▶ **Task description**
Except for the pictures, output the records in full and exactly.

[Detected change data]

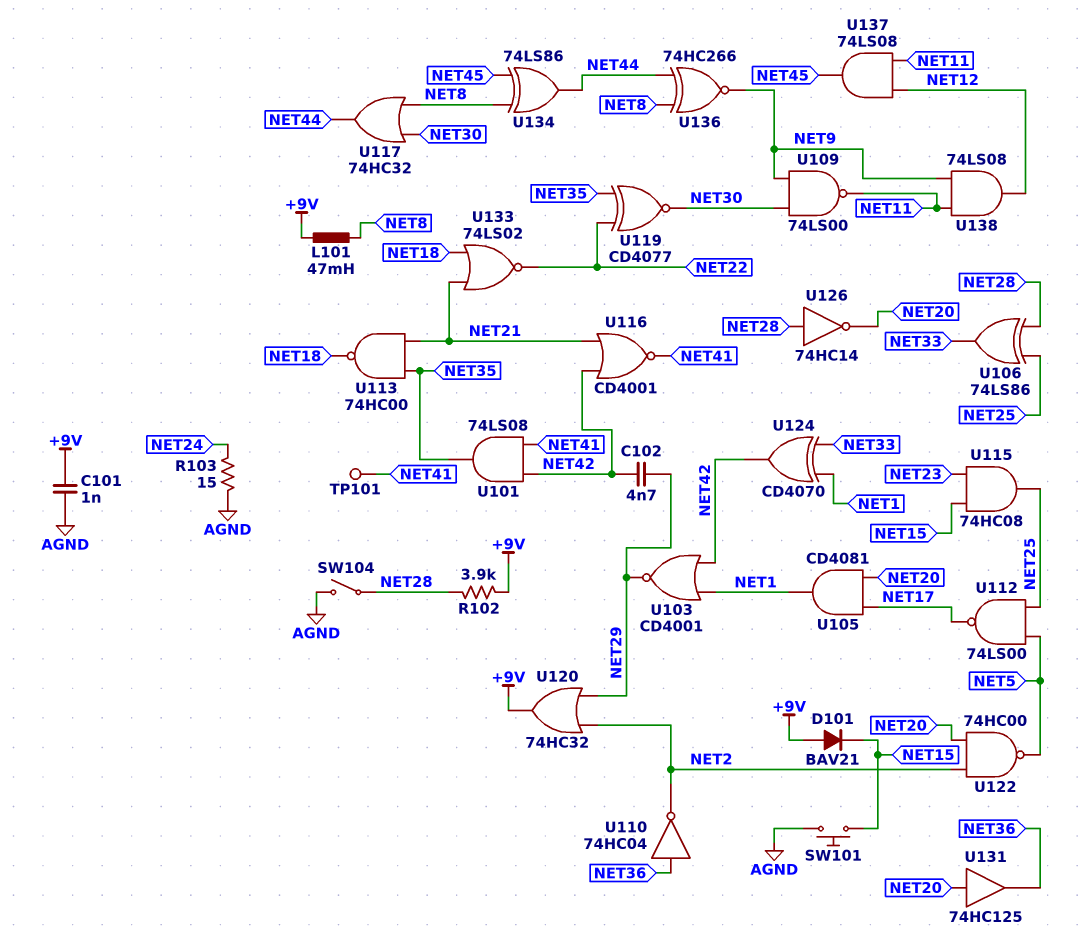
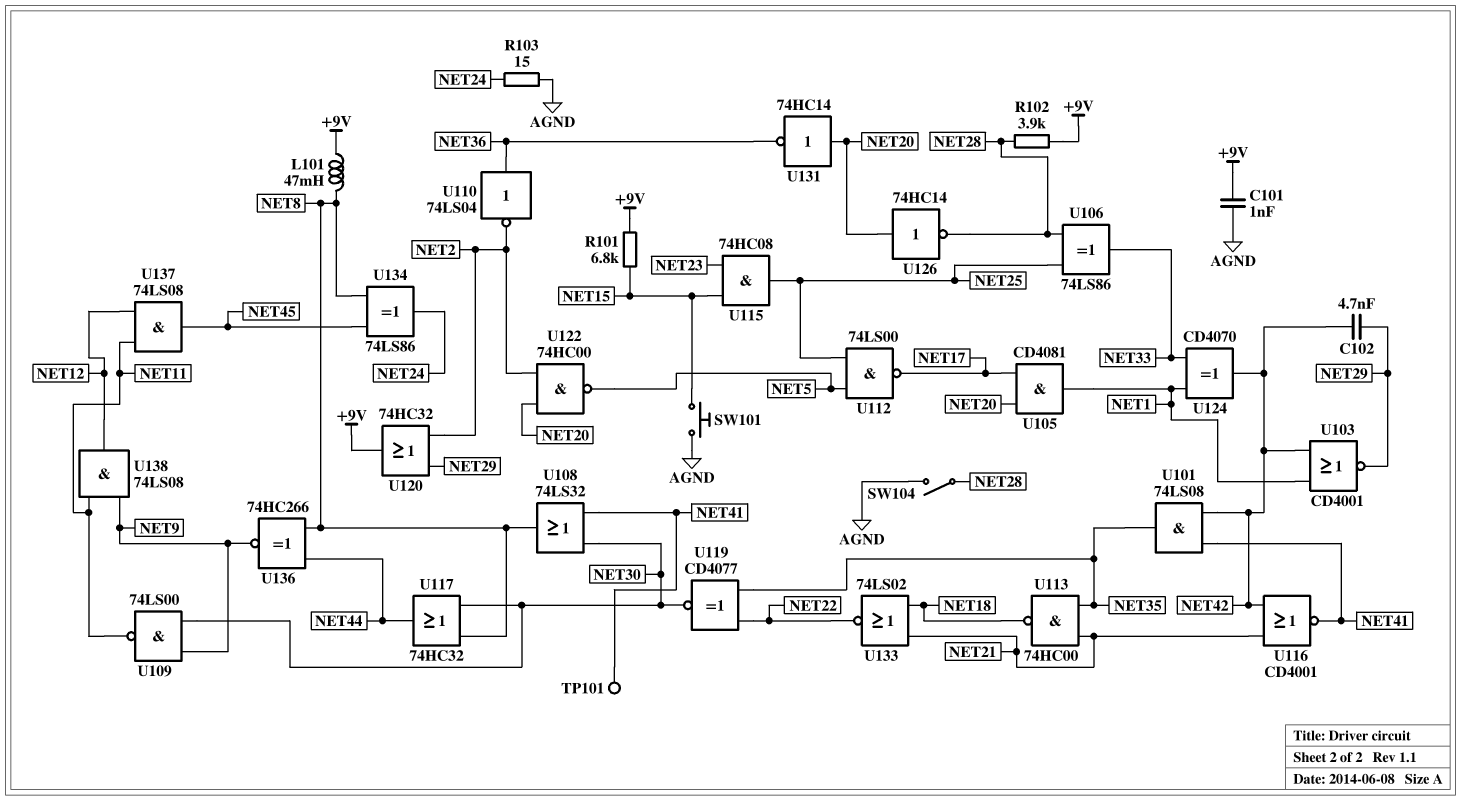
D101: diode BAV21 (A +9V, K NET15) -> none
R101: none -> 6.8k (+9V, NET15)
U108: none -> OR 74LS32 (in NET30, in NET41, out NET8)
U110: NOT 74HC04 (in NET36, out NET2) -> NOT 74LS04 (in NET36, out NET2)
U126: NOT 74HC14 (in NET28, out NET20) -> NOT 74HC14 (in NET20, out NET28)
U131: buffer 74HC125 (in NET20, out NET36) -> NOT 74HC14 (in NET20, out NET36)
U134: XOR 74LS86 (in NET8, in NET45, out NET44) -> XOR 74LS86 (in NET8, in NET45, out NET24)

▶ **Exercise output**
D101: diode BAV21 (A +9V, K NET15) -> none
R101: none -> 6.8k (+9V, NET15)
U108: none -> OR 74LS32 (in NET30, in NET41, out NET8)
U110: NOT 74HC04 (in NET36, out NET2) -> NOT 74LS04 (in NET36, out NET2)
U126: NOT 74HC14 (in NET28, out NET20) -> NOT 74HC14 (in NET20, out NET28)
U131: buffer 74HC125 (in NET20, out NET36) -> NOT 74HC14 (in NET20, out NET36)
U134: XOR 74LS86 (in NET8, in NET45, out NET44) -> XOR 74LS86 (in NET8, in NET45, out NET24)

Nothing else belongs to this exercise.